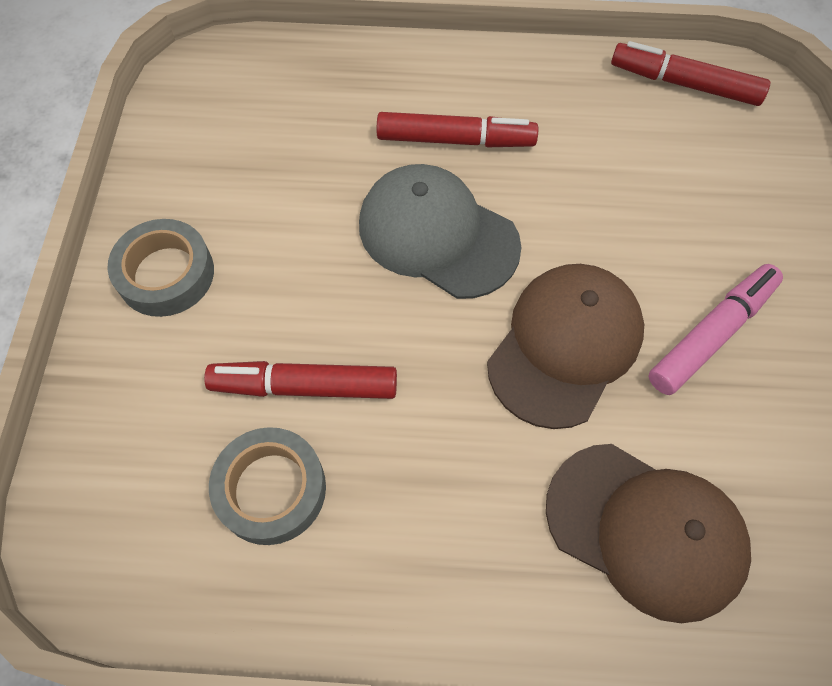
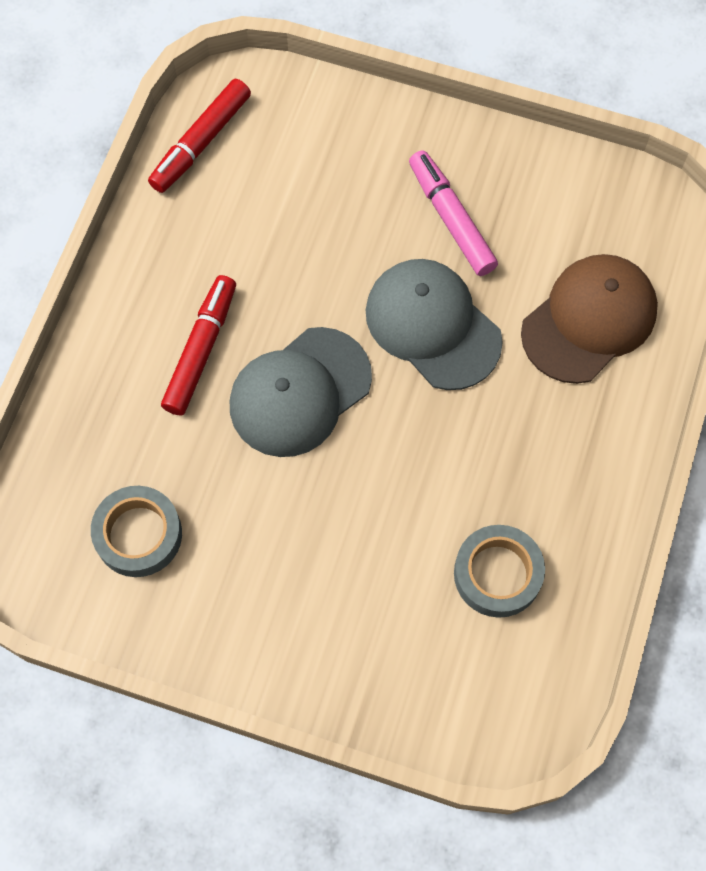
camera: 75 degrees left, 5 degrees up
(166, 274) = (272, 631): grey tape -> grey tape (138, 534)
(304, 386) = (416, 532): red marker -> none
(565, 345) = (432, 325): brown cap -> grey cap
________________
What the task requires ▸ Each line from the one containing "(304, 386) = (416, 532): red marker -> none" through the end of the material must be returned exactly; no other line should appear.

Exercise solution ▸
(304, 386) = (416, 532): red marker -> none
(565, 345) = (432, 325): brown cap -> grey cap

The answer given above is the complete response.